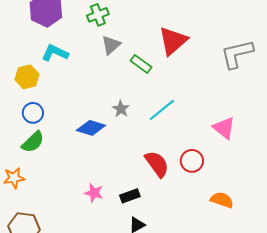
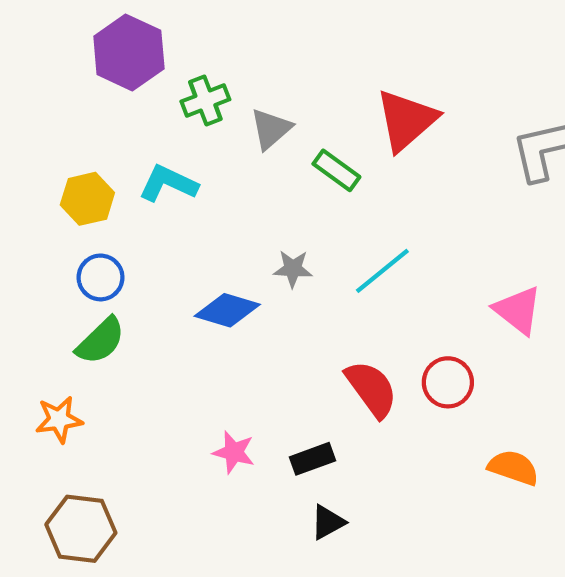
green cross: (98, 15) -> (205, 100), moved
cyan L-shape: (55, 53) -> (168, 184), moved
gray star: (121, 109) -> (293, 269), turned -30

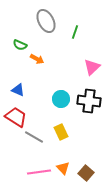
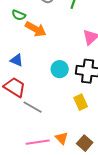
orange arrow: (37, 59) -> (36, 29), size x1.5
yellow rectangle: (61, 132) -> (81, 102), moved

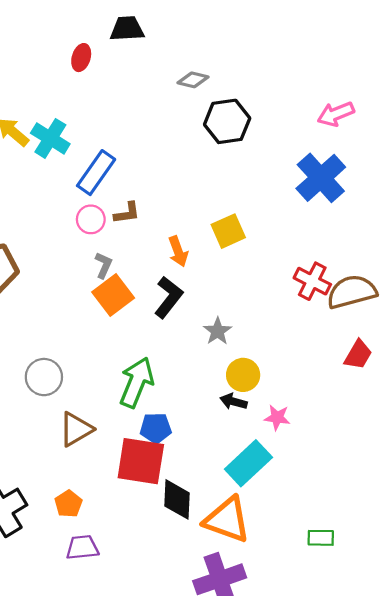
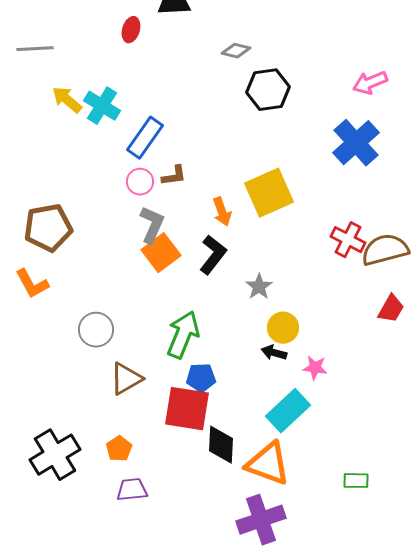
yellow square: (228, 231) -> (269, 193), size x1.5
gray L-shape: (104, 265) -> (152, 225), size x1.5

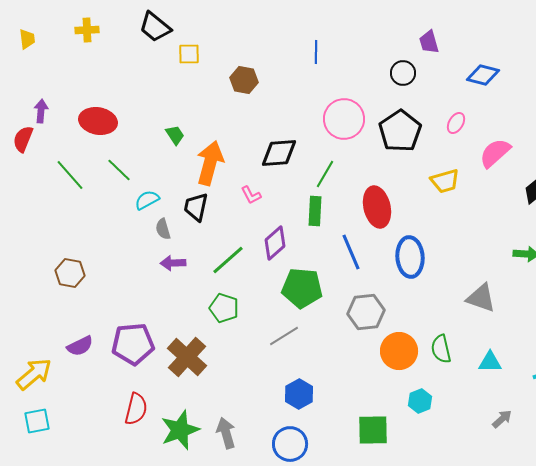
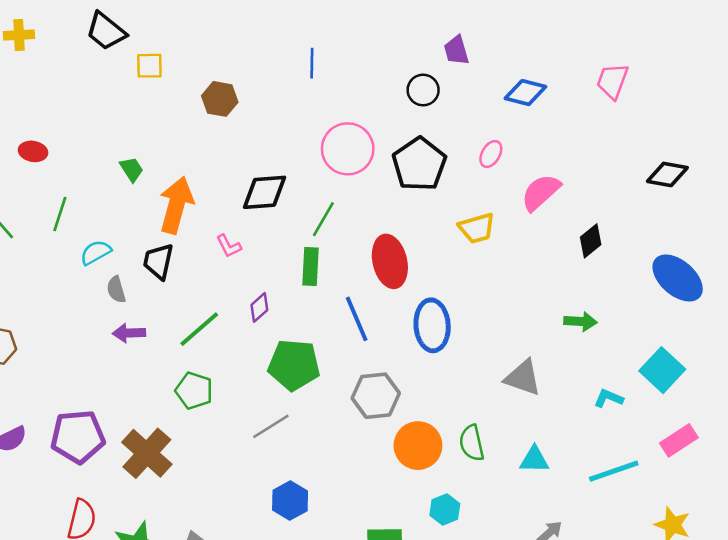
red ellipse: (98, 121) -> (33, 151), size x0.6
green line: (119, 170) -> (60, 214), turned 64
purple diamond: (275, 243) -> (259, 307), size x0.7

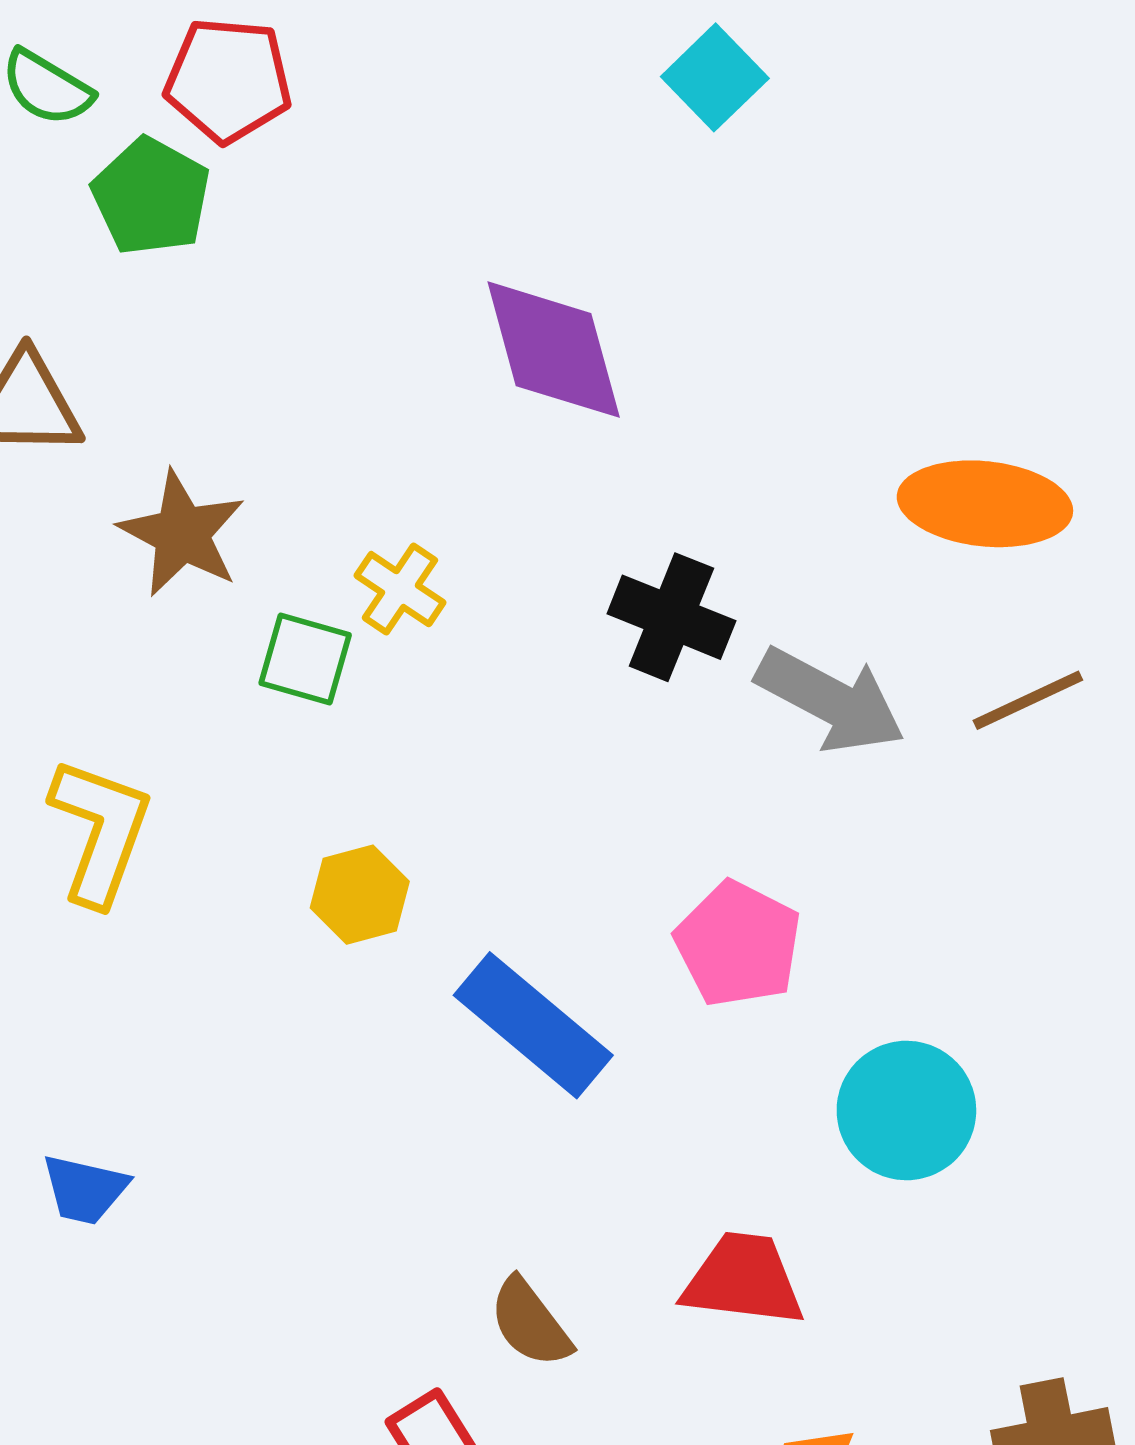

■ ■ ■ ■ ■

Exercise description: Pictures stay out. Everything else in the listing gets printed exactly.

Task response:
green cross: (98, 15) -> (205, 100), moved
cyan L-shape: (55, 53) -> (168, 184), moved
gray star: (121, 109) -> (293, 269), turned -30

orange arrow: (37, 59) -> (36, 29), size x1.5
yellow rectangle: (61, 132) -> (81, 102), moved

yellow square: (228, 231) -> (269, 193), size x1.5
gray L-shape: (104, 265) -> (152, 225), size x1.5

red ellipse: (98, 121) -> (33, 151), size x0.6
green line: (119, 170) -> (60, 214), turned 64
purple diamond: (275, 243) -> (259, 307), size x0.7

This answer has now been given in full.